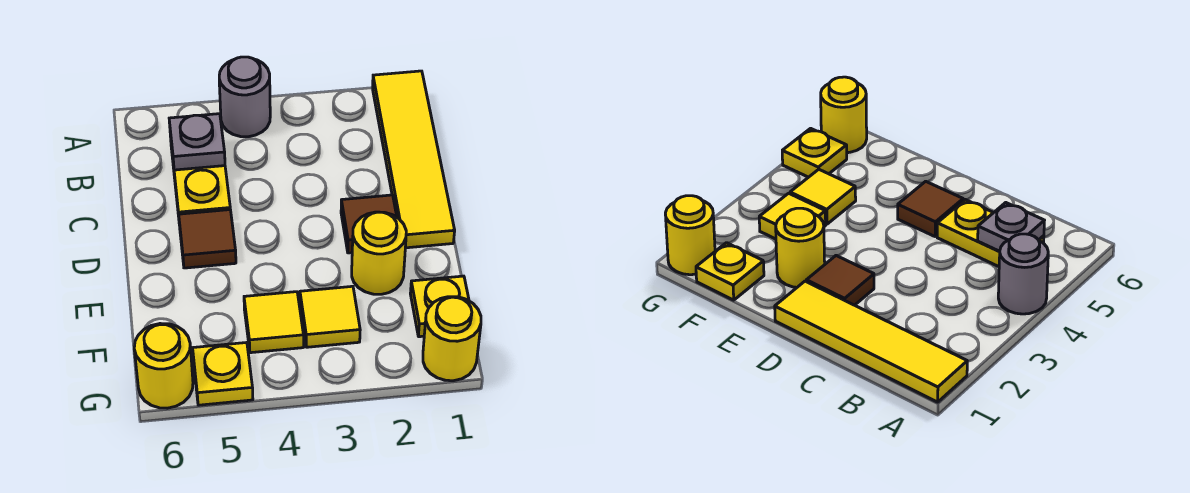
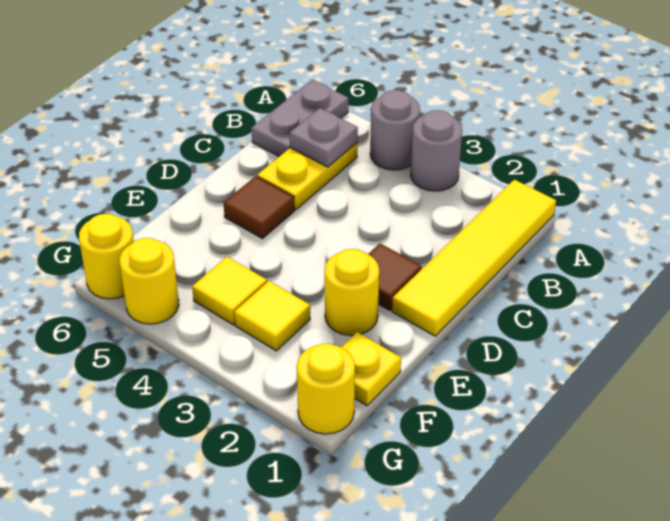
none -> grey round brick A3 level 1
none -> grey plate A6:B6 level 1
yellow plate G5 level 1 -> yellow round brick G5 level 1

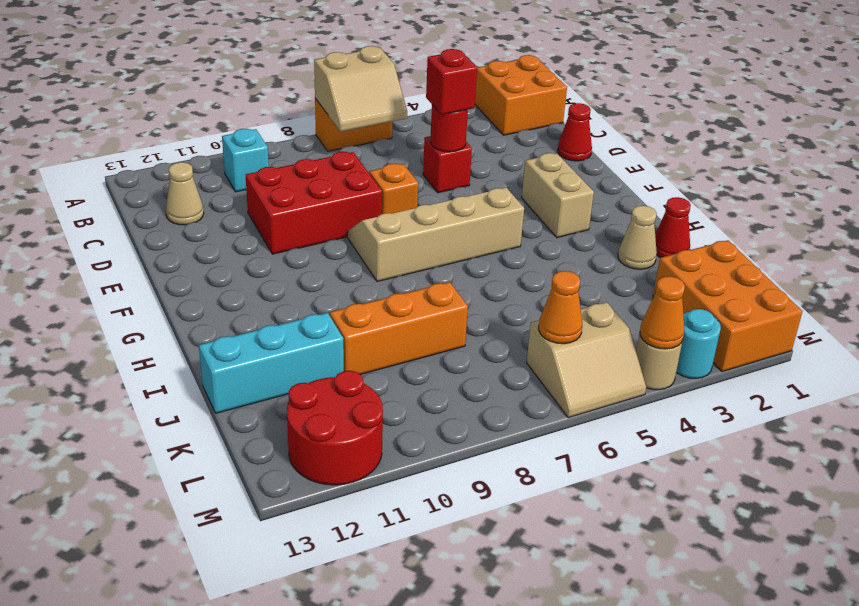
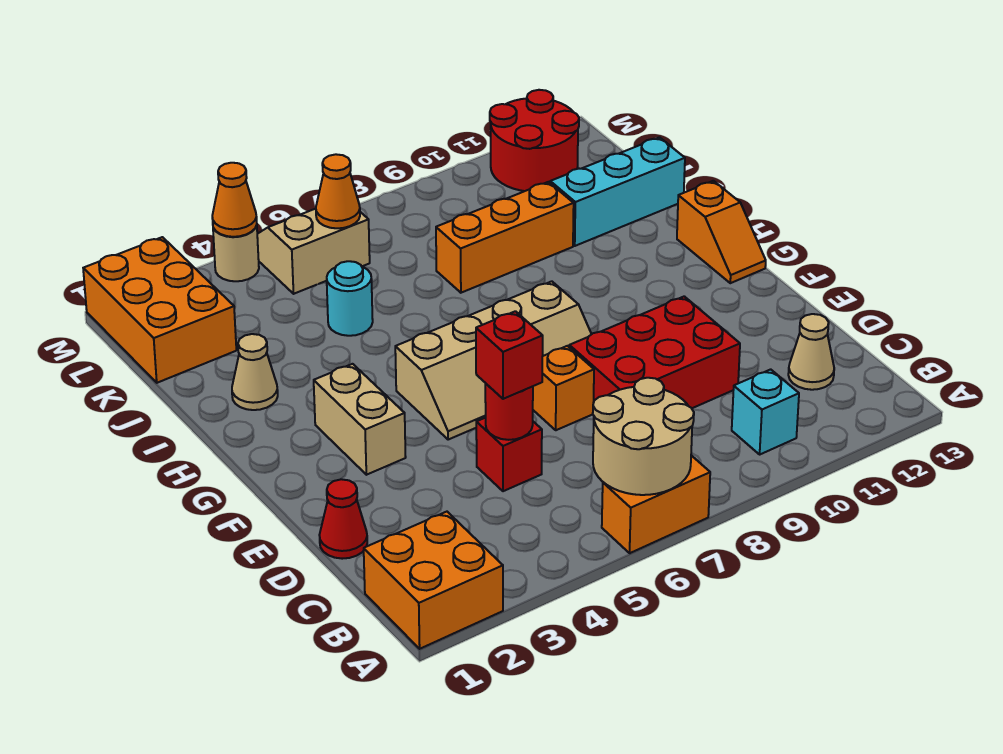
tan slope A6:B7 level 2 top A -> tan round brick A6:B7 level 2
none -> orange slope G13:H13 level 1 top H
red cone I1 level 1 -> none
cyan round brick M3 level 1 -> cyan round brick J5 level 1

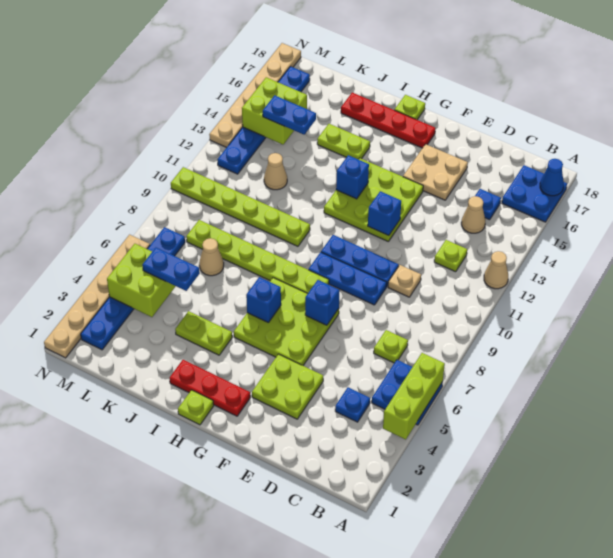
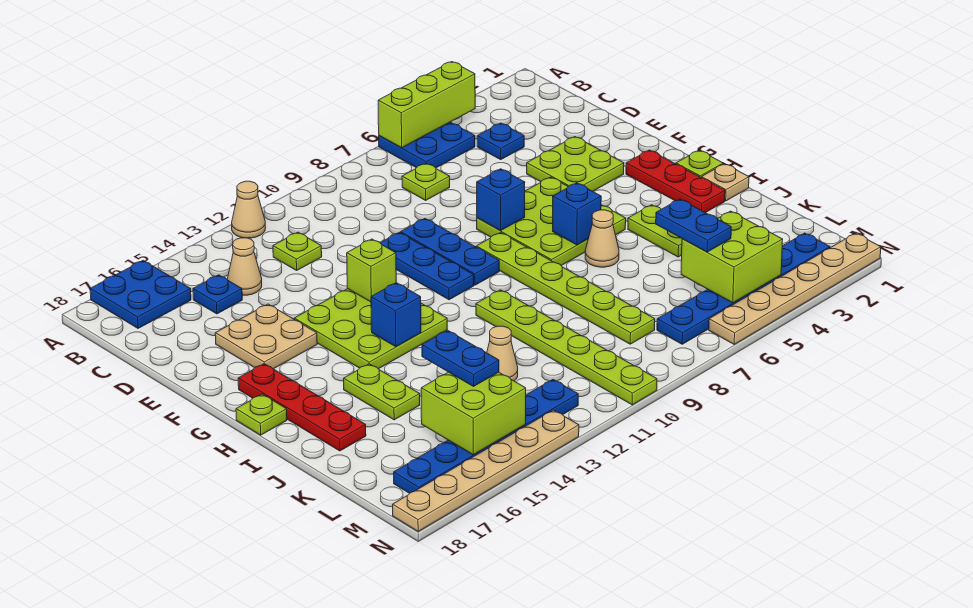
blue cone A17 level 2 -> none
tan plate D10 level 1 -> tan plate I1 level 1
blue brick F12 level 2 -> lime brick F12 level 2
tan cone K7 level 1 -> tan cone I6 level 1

**WORK TASK**
Stop at the line containing "tan plate D10 level 1 -> tan plate I1 level 1" and include it. Everything from the first line of the material up to there is to be repeated exactly, leaving out pictures.

**RESPONSE TO THE EXERCISE**
none -> grey round brick A3 level 1
none -> grey plate A6:B6 level 1
yellow plate G5 level 1 -> yellow round brick G5 level 1

tan slope A6:B7 level 2 top A -> tan round brick A6:B7 level 2
none -> orange slope G13:H13 level 1 top H
red cone I1 level 1 -> none
cyan round brick M3 level 1 -> cyan round brick J5 level 1

blue cone A17 level 2 -> none
tan plate D10 level 1 -> tan plate I1 level 1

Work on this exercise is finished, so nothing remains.